Change detection outputs:
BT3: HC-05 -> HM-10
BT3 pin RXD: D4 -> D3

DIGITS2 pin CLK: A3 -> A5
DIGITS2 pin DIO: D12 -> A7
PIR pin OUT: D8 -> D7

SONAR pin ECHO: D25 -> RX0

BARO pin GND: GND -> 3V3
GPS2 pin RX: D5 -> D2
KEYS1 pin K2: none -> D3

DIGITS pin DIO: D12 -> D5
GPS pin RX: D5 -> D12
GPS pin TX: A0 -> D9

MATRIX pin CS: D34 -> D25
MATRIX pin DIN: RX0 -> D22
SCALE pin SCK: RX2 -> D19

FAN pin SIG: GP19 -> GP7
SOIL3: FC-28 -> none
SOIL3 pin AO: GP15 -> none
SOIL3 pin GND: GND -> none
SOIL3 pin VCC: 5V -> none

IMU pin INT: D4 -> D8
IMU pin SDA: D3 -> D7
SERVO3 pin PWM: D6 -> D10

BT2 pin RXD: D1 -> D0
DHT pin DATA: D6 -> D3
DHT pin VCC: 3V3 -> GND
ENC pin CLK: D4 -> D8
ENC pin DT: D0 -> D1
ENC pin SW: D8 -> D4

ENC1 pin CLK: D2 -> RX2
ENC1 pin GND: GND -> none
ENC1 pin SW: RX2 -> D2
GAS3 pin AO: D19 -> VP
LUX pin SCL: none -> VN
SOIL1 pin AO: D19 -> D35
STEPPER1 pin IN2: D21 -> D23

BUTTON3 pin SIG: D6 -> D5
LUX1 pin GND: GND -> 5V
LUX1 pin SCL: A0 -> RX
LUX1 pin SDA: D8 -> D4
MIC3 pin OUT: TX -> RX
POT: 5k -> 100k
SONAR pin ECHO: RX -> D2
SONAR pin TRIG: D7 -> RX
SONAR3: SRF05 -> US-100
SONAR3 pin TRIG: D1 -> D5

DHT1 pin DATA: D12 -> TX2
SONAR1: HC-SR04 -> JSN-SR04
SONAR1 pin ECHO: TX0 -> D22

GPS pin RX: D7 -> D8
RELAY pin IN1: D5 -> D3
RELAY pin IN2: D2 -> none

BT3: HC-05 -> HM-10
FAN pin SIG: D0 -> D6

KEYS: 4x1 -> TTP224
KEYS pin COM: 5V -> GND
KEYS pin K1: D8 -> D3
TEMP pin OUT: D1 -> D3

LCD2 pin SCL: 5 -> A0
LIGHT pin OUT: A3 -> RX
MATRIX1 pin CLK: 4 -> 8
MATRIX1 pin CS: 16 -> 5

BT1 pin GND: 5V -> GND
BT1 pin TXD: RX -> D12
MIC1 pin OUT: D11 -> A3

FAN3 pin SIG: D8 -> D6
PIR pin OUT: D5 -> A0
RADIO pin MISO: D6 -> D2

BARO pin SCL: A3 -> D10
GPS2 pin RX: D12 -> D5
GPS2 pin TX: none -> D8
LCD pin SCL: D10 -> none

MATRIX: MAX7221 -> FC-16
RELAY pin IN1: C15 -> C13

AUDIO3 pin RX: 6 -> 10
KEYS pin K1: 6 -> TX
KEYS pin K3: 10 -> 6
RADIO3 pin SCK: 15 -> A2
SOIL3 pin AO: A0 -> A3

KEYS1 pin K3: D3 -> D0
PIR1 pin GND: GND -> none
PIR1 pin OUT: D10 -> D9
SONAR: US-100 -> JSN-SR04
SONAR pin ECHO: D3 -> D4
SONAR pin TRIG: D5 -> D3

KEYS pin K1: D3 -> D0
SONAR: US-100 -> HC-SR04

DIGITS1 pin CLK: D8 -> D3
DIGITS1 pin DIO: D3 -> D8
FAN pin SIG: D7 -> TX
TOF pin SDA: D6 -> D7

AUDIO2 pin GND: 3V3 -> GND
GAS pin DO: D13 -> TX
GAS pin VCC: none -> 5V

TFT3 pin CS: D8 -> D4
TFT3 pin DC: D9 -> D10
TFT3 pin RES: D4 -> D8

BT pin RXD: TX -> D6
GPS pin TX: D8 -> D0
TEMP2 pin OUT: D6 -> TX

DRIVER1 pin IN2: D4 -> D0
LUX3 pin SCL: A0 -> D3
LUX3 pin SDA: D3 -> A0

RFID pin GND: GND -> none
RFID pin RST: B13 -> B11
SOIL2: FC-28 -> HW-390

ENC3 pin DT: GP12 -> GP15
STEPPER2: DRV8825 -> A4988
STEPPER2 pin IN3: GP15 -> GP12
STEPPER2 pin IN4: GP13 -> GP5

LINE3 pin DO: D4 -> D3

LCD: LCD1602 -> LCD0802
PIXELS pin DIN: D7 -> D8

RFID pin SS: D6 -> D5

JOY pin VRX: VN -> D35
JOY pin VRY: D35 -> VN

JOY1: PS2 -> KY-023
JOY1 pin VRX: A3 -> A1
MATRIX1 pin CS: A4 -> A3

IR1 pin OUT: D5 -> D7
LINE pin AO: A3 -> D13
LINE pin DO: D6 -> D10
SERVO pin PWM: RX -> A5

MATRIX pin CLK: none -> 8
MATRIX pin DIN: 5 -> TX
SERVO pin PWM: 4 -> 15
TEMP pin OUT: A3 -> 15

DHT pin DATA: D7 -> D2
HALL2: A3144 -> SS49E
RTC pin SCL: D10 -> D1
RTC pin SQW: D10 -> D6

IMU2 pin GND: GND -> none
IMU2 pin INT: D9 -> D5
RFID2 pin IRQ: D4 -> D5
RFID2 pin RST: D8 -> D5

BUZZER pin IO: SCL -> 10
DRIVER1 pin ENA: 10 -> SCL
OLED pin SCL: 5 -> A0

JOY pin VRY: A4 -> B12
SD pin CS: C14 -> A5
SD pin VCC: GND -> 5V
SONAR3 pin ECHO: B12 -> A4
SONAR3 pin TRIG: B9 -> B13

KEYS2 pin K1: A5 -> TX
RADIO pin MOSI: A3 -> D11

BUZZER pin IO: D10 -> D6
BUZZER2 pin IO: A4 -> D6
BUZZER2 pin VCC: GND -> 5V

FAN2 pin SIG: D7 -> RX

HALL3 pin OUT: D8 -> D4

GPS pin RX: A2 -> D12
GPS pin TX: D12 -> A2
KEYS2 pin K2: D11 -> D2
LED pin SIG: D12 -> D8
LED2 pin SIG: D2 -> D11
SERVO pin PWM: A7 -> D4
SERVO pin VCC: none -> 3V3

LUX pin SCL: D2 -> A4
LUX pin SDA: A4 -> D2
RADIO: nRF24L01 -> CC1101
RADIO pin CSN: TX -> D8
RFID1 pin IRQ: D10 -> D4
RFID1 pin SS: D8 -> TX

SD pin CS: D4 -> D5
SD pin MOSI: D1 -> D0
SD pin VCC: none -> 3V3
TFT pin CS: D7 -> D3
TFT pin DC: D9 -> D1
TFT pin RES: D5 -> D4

#### EXERCISE DETAILS:
Exact copy required. Retype all of the entries word for word.

#### ANSWER SECTION:
BT3: HC-05 -> HM-10
BT3 pin RXD: D4 -> D3

DIGITS2 pin CLK: A3 -> A5
DIGITS2 pin DIO: D12 -> A7
PIR pin OUT: D8 -> D7

SONAR pin ECHO: D25 -> RX0

BARO pin GND: GND -> 3V3
GPS2 pin RX: D5 -> D2
KEYS1 pin K2: none -> D3

DIGITS pin DIO: D12 -> D5
GPS pin RX: D5 -> D12
GPS pin TX: A0 -> D9

MATRIX pin CS: D34 -> D25
MATRIX pin DIN: RX0 -> D22
SCALE pin SCK: RX2 -> D19

FAN pin SIG: GP19 -> GP7
SOIL3: FC-28 -> none
SOIL3 pin AO: GP15 -> none
SOIL3 pin GND: GND -> none
SOIL3 pin VCC: 5V -> none

IMU pin INT: D4 -> D8
IMU pin SDA: D3 -> D7
SERVO3 pin PWM: D6 -> D10

BT2 pin RXD: D1 -> D0
DHT pin DATA: D6 -> D3
DHT pin VCC: 3V3 -> GND
ENC pin CLK: D4 -> D8
ENC pin DT: D0 -> D1
ENC pin SW: D8 -> D4

ENC1 pin CLK: D2 -> RX2
ENC1 pin GND: GND -> none
ENC1 pin SW: RX2 -> D2
GAS3 pin AO: D19 -> VP
LUX pin SCL: none -> VN
SOIL1 pin AO: D19 -> D35
STEPPER1 pin IN2: D21 -> D23

BUTTON3 pin SIG: D6 -> D5
LUX1 pin GND: GND -> 5V
LUX1 pin SCL: A0 -> RX
LUX1 pin SDA: D8 -> D4
MIC3 pin OUT: TX -> RX
POT: 5k -> 100k
SONAR pin ECHO: RX -> D2
SONAR pin TRIG: D7 -> RX
SONAR3: SRF05 -> US-100
SONAR3 pin TRIG: D1 -> D5

DHT1 pin DATA: D12 -> TX2
SONAR1: HC-SR04 -> JSN-SR04
SONAR1 pin ECHO: TX0 -> D22

GPS pin RX: D7 -> D8
RELAY pin IN1: D5 -> D3
RELAY pin IN2: D2 -> none

BT3: HC-05 -> HM-10
FAN pin SIG: D0 -> D6

KEYS: 4x1 -> TTP224
KEYS pin COM: 5V -> GND
KEYS pin K1: D8 -> D3
TEMP pin OUT: D1 -> D3

LCD2 pin SCL: 5 -> A0
LIGHT pin OUT: A3 -> RX
MATRIX1 pin CLK: 4 -> 8
MATRIX1 pin CS: 16 -> 5

BT1 pin GND: 5V -> GND
BT1 pin TXD: RX -> D12
MIC1 pin OUT: D11 -> A3

FAN3 pin SIG: D8 -> D6
PIR pin OUT: D5 -> A0
RADIO pin MISO: D6 -> D2

BARO pin SCL: A3 -> D10
GPS2 pin RX: D12 -> D5
GPS2 pin TX: none -> D8
LCD pin SCL: D10 -> none

MATRIX: MAX7221 -> FC-16
RELAY pin IN1: C15 -> C13

AUDIO3 pin RX: 6 -> 10
KEYS pin K1: 6 -> TX
KEYS pin K3: 10 -> 6
RADIO3 pin SCK: 15 -> A2
SOIL3 pin AO: A0 -> A3

KEYS1 pin K3: D3 -> D0
PIR1 pin GND: GND -> none
PIR1 pin OUT: D10 -> D9
SONAR: US-100 -> JSN-SR04
SONAR pin ECHO: D3 -> D4
SONAR pin TRIG: D5 -> D3

KEYS pin K1: D3 -> D0
SONAR: US-100 -> HC-SR04

DIGITS1 pin CLK: D8 -> D3
DIGITS1 pin DIO: D3 -> D8
FAN pin SIG: D7 -> TX
TOF pin SDA: D6 -> D7

AUDIO2 pin GND: 3V3 -> GND
GAS pin DO: D13 -> TX
GAS pin VCC: none -> 5V

TFT3 pin CS: D8 -> D4
TFT3 pin DC: D9 -> D10
TFT3 pin RES: D4 -> D8

BT pin RXD: TX -> D6
GPS pin TX: D8 -> D0
TEMP2 pin OUT: D6 -> TX

DRIVER1 pin IN2: D4 -> D0
LUX3 pin SCL: A0 -> D3
LUX3 pin SDA: D3 -> A0

RFID pin GND: GND -> none
RFID pin RST: B13 -> B11
SOIL2: FC-28 -> HW-390

ENC3 pin DT: GP12 -> GP15
STEPPER2: DRV8825 -> A4988
STEPPER2 pin IN3: GP15 -> GP12
STEPPER2 pin IN4: GP13 -> GP5

LINE3 pin DO: D4 -> D3

LCD: LCD1602 -> LCD0802
PIXELS pin DIN: D7 -> D8

RFID pin SS: D6 -> D5

JOY pin VRX: VN -> D35
JOY pin VRY: D35 -> VN

JOY1: PS2 -> KY-023
JOY1 pin VRX: A3 -> A1
MATRIX1 pin CS: A4 -> A3

IR1 pin OUT: D5 -> D7
LINE pin AO: A3 -> D13
LINE pin DO: D6 -> D10
SERVO pin PWM: RX -> A5

MATRIX pin CLK: none -> 8
MATRIX pin DIN: 5 -> TX
SERVO pin PWM: 4 -> 15
TEMP pin OUT: A3 -> 15

DHT pin DATA: D7 -> D2
HALL2: A3144 -> SS49E
RTC pin SCL: D10 -> D1
RTC pin SQW: D10 -> D6

IMU2 pin GND: GND -> none
IMU2 pin INT: D9 -> D5
RFID2 pin IRQ: D4 -> D5
RFID2 pin RST: D8 -> D5

BUZZER pin IO: SCL -> 10
DRIVER1 pin ENA: 10 -> SCL
OLED pin SCL: 5 -> A0

JOY pin VRY: A4 -> B12
SD pin CS: C14 -> A5
SD pin VCC: GND -> 5V
SONAR3 pin ECHO: B12 -> A4
SONAR3 pin TRIG: B9 -> B13

KEYS2 pin K1: A5 -> TX
RADIO pin MOSI: A3 -> D11

BUZZER pin IO: D10 -> D6
BUZZER2 pin IO: A4 -> D6
BUZZER2 pin VCC: GND -> 5V

FAN2 pin SIG: D7 -> RX

HALL3 pin OUT: D8 -> D4

GPS pin RX: A2 -> D12
GPS pin TX: D12 -> A2
KEYS2 pin K2: D11 -> D2
LED pin SIG: D12 -> D8
LED2 pin SIG: D2 -> D11
SERVO pin PWM: A7 -> D4
SERVO pin VCC: none -> 3V3

LUX pin SCL: D2 -> A4
LUX pin SDA: A4 -> D2
RADIO: nRF24L01 -> CC1101
RADIO pin CSN: TX -> D8
RFID1 pin IRQ: D10 -> D4
RFID1 pin SS: D8 -> TX

SD pin CS: D4 -> D5
SD pin MOSI: D1 -> D0
SD pin VCC: none -> 3V3
TFT pin CS: D7 -> D3
TFT pin DC: D9 -> D1
TFT pin RES: D5 -> D4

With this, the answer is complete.